# [THE PROBLEM]
Copy the lines from the one containing "1: (387, 965)" up to and including the one containing "3: (851, 797)", reproducing them without any change.
=====
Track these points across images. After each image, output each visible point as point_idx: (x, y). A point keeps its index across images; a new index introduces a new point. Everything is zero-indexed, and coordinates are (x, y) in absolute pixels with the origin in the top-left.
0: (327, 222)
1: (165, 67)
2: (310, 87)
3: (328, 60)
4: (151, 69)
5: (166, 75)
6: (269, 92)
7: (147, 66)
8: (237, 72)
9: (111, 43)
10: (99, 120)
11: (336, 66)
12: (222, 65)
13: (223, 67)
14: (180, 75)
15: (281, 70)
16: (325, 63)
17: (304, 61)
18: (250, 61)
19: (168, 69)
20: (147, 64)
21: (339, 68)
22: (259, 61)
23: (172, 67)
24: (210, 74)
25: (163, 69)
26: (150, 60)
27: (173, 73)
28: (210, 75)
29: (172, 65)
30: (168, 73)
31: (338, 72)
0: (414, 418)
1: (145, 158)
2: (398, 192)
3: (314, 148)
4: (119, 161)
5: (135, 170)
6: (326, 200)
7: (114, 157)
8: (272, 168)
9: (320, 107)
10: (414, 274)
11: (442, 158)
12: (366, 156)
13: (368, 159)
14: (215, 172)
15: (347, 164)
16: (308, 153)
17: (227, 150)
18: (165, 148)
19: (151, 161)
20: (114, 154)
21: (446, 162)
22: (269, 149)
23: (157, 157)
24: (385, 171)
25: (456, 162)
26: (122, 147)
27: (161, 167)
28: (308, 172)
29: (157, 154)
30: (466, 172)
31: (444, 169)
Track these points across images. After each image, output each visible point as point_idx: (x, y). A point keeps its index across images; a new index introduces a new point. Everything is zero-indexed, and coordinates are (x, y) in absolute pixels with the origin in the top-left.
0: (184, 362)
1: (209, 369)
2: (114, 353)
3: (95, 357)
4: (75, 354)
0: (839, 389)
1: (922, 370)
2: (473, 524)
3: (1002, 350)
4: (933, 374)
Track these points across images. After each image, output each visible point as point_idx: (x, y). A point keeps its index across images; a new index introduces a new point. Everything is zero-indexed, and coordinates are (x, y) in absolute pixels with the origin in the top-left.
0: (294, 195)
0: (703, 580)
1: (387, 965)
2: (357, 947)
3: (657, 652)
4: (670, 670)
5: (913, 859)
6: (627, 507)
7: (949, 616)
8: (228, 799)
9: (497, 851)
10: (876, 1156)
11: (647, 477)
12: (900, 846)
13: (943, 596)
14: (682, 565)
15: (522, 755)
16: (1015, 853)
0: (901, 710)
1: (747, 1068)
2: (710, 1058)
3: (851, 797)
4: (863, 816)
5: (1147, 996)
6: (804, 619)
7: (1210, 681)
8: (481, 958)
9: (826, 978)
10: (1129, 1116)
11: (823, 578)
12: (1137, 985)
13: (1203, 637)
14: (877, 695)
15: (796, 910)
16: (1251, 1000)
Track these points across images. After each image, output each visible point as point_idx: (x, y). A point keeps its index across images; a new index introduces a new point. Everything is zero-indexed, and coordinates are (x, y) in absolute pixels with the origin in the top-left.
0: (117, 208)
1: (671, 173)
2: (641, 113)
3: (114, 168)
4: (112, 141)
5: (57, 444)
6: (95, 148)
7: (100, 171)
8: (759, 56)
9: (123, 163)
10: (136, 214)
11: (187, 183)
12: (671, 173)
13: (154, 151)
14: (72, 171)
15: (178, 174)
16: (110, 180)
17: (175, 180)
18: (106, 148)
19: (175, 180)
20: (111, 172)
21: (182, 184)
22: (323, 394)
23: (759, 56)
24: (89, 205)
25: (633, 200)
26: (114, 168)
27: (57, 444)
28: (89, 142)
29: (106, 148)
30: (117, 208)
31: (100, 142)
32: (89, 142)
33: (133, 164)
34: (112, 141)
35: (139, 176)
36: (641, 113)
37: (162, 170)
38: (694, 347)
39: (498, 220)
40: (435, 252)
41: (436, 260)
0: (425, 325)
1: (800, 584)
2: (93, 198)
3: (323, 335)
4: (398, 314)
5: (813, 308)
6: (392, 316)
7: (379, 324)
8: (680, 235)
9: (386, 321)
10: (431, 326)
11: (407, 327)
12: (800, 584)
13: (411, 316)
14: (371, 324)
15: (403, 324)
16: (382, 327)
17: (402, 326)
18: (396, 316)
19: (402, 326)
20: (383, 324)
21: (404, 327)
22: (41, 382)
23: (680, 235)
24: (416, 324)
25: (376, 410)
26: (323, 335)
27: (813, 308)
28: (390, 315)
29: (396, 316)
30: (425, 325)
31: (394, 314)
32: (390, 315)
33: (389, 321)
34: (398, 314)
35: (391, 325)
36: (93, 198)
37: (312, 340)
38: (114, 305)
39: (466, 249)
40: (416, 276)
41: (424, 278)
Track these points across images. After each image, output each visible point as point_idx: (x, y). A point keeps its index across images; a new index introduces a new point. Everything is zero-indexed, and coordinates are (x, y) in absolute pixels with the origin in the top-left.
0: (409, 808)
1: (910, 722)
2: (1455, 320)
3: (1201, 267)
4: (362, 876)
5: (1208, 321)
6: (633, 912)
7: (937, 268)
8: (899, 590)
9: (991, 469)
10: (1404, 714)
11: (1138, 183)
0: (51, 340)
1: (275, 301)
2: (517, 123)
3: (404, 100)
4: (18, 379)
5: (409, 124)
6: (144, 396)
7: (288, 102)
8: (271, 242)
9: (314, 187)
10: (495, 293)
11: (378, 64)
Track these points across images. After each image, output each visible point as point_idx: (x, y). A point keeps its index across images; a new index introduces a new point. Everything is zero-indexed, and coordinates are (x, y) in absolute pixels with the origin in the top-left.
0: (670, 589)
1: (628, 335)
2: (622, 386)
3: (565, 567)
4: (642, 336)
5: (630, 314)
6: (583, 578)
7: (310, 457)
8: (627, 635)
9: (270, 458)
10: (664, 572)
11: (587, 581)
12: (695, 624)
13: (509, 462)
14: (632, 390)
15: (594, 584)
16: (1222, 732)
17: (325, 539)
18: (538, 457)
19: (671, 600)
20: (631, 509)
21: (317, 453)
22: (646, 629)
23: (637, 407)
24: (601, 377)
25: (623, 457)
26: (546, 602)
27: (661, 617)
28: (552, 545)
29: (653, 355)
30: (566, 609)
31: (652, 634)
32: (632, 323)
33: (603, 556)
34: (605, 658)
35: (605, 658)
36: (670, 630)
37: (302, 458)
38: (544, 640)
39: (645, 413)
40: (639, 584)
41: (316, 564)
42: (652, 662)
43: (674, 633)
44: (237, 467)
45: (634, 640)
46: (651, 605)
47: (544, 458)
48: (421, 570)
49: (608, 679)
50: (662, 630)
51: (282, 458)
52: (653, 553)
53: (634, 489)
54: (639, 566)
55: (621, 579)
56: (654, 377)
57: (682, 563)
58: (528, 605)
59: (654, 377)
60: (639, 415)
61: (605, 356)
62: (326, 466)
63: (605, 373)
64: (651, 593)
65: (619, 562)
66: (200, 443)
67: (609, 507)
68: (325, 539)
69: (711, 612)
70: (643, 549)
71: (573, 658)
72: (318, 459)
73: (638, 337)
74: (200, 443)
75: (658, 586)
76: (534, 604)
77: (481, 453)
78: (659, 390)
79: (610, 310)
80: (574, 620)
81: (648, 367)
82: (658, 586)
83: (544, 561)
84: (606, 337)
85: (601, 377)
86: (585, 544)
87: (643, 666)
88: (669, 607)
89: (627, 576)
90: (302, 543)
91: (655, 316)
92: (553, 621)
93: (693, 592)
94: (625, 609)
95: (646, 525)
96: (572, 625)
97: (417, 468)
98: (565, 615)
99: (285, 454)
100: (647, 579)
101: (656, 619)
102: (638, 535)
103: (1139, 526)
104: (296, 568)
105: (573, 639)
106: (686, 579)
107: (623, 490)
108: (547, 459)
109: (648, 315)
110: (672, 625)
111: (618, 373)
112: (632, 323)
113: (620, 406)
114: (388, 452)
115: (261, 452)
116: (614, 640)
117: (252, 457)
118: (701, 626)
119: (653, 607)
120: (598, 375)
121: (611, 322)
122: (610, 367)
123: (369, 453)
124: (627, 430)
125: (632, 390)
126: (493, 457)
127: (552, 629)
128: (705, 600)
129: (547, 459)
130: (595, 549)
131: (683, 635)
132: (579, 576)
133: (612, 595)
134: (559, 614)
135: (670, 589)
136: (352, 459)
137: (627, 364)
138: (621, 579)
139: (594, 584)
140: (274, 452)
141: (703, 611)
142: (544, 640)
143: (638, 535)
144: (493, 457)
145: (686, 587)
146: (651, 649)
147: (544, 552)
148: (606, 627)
=====
# [RESULT OF THIS EXERCISE]
1: (387, 965)
2: (357, 947)
3: (657, 652)
4: (670, 670)
5: (913, 859)
6: (627, 507)
7: (949, 616)
8: (228, 799)
9: (497, 851)
10: (876, 1156)
11: (647, 477)
12: (900, 846)
13: (943, 596)
14: (682, 565)
15: (522, 755)
16: (1015, 853)
0: (901, 710)
1: (747, 1068)
2: (710, 1058)
3: (851, 797)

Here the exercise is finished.